*Records shown*:
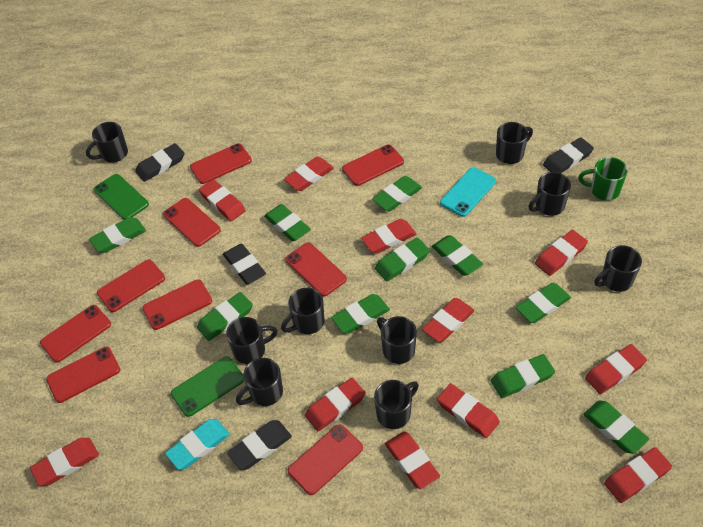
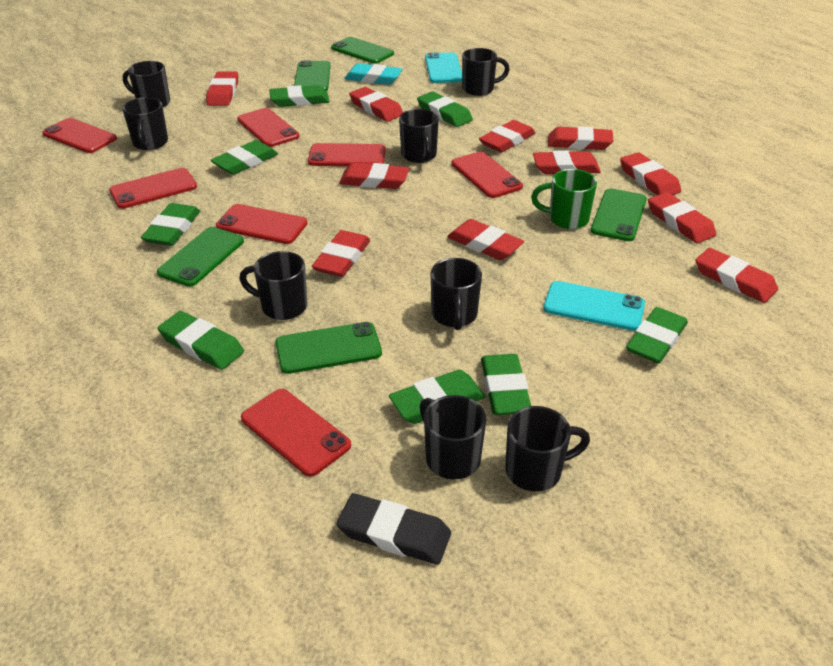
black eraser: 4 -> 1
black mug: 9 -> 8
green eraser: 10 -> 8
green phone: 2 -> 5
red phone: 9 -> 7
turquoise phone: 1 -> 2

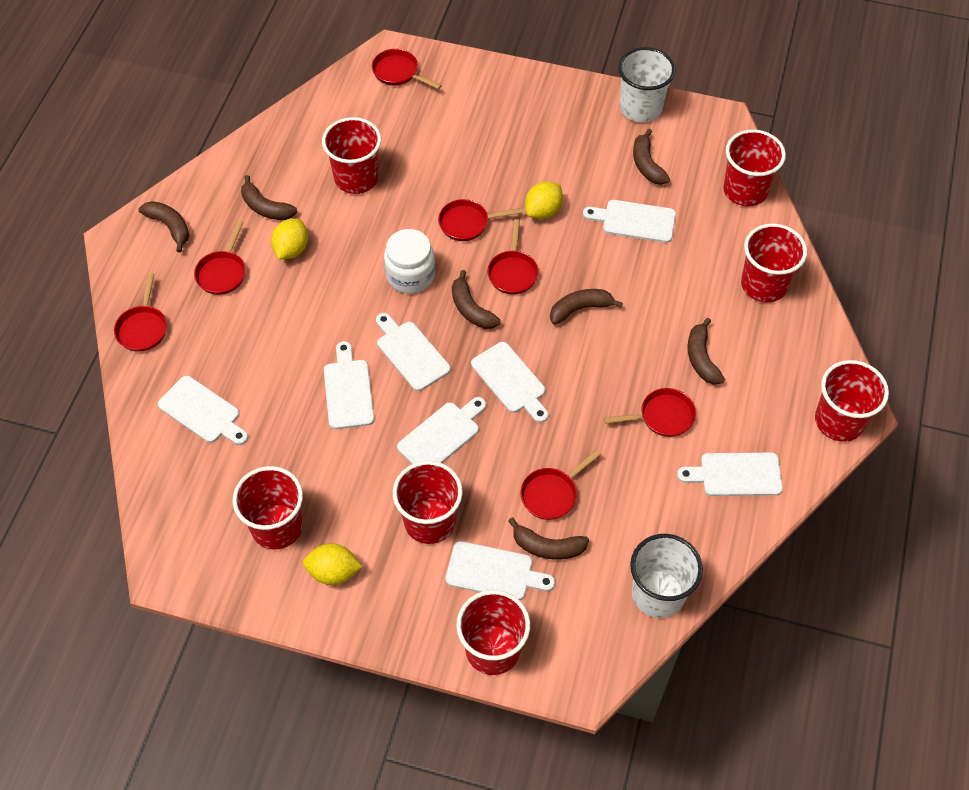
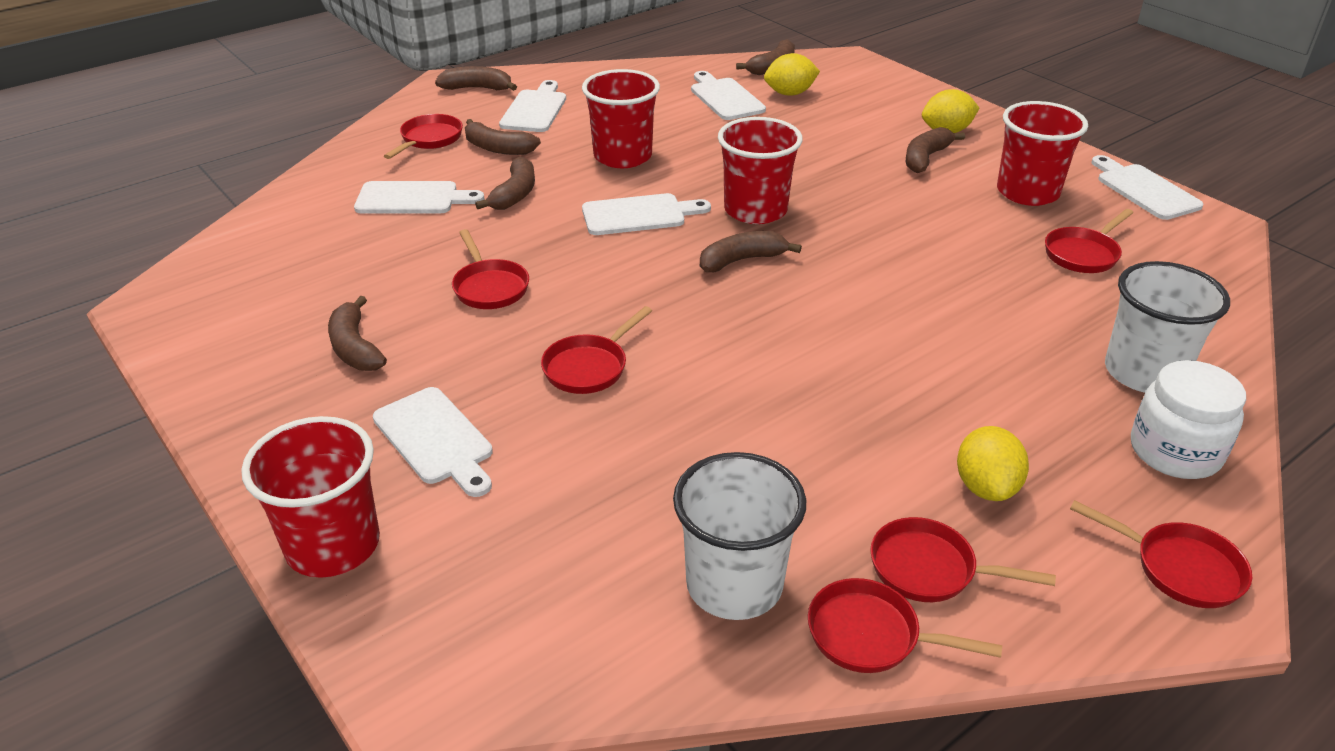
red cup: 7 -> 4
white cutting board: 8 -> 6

*What the task requires*: All of the material above must be given again verbatim, except for the pictures.

*Answer section*:
black eraser: 4 -> 1
black mug: 9 -> 8
green eraser: 10 -> 8
green phone: 2 -> 5
red phone: 9 -> 7
turquoise phone: 1 -> 2

red cup: 7 -> 4
white cutting board: 8 -> 6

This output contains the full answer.